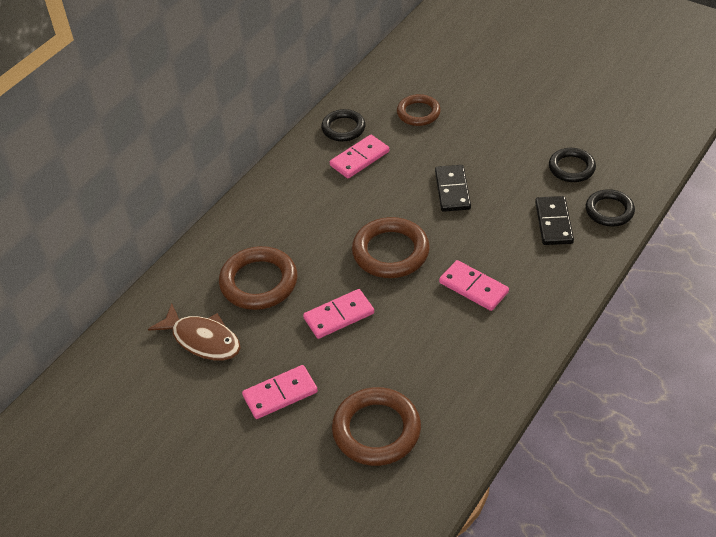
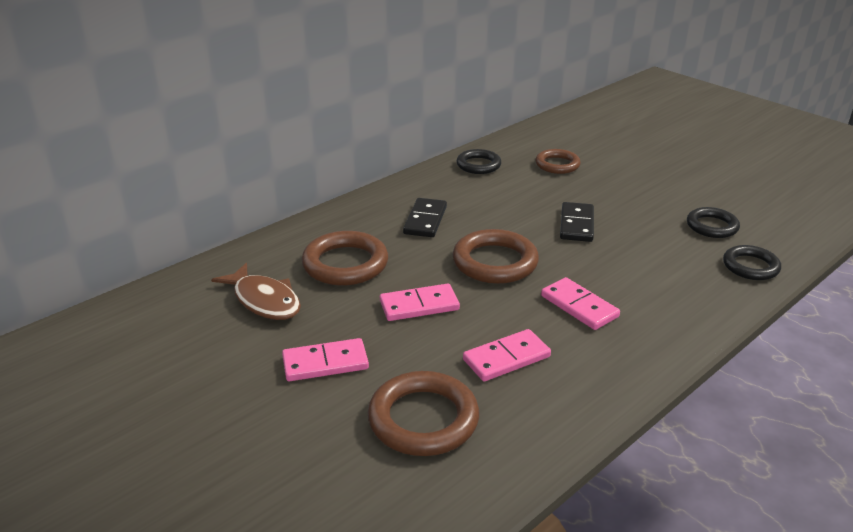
camera: 10 degrees right, 15 degrees down
(359, 158) = (487, 188): pink domino -> pink domino (506, 358)
(553, 223) = (683, 266): black domino -> black domino (425, 220)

# AIM OF THE EXERCISE:
Gather each line of the listing containing the word "domino" and show it.

# OUTPUT:
(359, 158) = (487, 188): pink domino -> pink domino (506, 358)
(553, 223) = (683, 266): black domino -> black domino (425, 220)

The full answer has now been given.